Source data

--*--

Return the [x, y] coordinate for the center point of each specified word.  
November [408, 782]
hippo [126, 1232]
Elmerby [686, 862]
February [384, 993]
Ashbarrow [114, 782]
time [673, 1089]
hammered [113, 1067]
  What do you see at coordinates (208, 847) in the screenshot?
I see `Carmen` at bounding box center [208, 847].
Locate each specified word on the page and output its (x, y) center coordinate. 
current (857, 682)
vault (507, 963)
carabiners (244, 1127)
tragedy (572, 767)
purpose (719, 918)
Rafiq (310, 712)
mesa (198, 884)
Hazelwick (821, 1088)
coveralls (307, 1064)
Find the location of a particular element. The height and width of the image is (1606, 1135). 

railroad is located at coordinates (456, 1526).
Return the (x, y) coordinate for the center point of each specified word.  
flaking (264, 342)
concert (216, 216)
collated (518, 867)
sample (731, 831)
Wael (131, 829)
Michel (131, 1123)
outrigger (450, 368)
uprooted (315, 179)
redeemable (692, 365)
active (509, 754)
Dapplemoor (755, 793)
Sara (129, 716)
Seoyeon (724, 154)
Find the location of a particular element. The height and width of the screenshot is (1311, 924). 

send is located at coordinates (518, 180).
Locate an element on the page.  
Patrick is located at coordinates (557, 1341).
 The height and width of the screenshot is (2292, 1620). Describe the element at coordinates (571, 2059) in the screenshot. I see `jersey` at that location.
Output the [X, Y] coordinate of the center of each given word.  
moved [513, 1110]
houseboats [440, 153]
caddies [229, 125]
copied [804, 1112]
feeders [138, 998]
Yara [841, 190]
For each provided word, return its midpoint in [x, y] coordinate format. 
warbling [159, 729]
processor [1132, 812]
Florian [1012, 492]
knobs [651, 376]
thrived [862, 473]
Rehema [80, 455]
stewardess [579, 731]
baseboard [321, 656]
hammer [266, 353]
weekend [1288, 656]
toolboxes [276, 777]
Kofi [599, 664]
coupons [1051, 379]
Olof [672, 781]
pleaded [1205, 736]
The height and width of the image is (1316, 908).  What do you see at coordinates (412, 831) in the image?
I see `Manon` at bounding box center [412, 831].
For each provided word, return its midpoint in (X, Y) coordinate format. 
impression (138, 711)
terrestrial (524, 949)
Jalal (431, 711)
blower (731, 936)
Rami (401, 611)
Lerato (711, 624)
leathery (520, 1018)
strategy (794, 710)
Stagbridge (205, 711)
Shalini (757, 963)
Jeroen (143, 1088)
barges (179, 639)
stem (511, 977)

--*--

_GIVEN TASK:_ Reproduce the records above line for line, with no changes.

_CORRECT RESPONSE:_
Return the [x, y] coordinate for the center point of each specified word.  
November [408, 782]
hippo [126, 1232]
Elmerby [686, 862]
February [384, 993]
Ashbarrow [114, 782]
time [673, 1089]
hammered [113, 1067]
  What do you see at coordinates (208, 847) in the screenshot?
I see `Carmen` at bounding box center [208, 847].
Locate each specified word on the page and output its (x, y) center coordinate. 
current (857, 682)
vault (507, 963)
carabiners (244, 1127)
tragedy (572, 767)
purpose (719, 918)
Rafiq (310, 712)
mesa (198, 884)
Hazelwick (821, 1088)
coveralls (307, 1064)
Find the location of a particular element. The height and width of the image is (1606, 1135). 

railroad is located at coordinates (456, 1526).
Return the (x, y) coordinate for the center point of each specified word.  
flaking (264, 342)
concert (216, 216)
collated (518, 867)
sample (731, 831)
Wael (131, 829)
Michel (131, 1123)
outrigger (450, 368)
uprooted (315, 179)
redeemable (692, 365)
active (509, 754)
Dapplemoor (755, 793)
Sara (129, 716)
Seoyeon (724, 154)
Find the location of a particular element. The height and width of the screenshot is (1311, 924). 

send is located at coordinates (518, 180).
Locate an element on the page.  
Patrick is located at coordinates (557, 1341).
 The height and width of the screenshot is (2292, 1620). Describe the element at coordinates (571, 2059) in the screenshot. I see `jersey` at that location.
Output the [X, Y] coordinate of the center of each given word.  
moved [513, 1110]
houseboats [440, 153]
caddies [229, 125]
copied [804, 1112]
feeders [138, 998]
Yara [841, 190]
For each provided word, return its midpoint in [x, y] coordinate format. 
warbling [159, 729]
processor [1132, 812]
Florian [1012, 492]
knobs [651, 376]
thrived [862, 473]
Rehema [80, 455]
stewardess [579, 731]
baseboard [321, 656]
hammer [266, 353]
weekend [1288, 656]
toolboxes [276, 777]
Kofi [599, 664]
coupons [1051, 379]
Olof [672, 781]
pleaded [1205, 736]
The height and width of the image is (1316, 908).  What do you see at coordinates (412, 831) in the image?
I see `Manon` at bounding box center [412, 831].
For each provided word, return its midpoint in (X, Y) coordinate format. 
impression (138, 711)
terrestrial (524, 949)
Jalal (431, 711)
blower (731, 936)
Rami (401, 611)
Lerato (711, 624)
leathery (520, 1018)
strategy (794, 710)
Stagbridge (205, 711)
Shalini (757, 963)
Jeroen (143, 1088)
barges (179, 639)
stem (511, 977)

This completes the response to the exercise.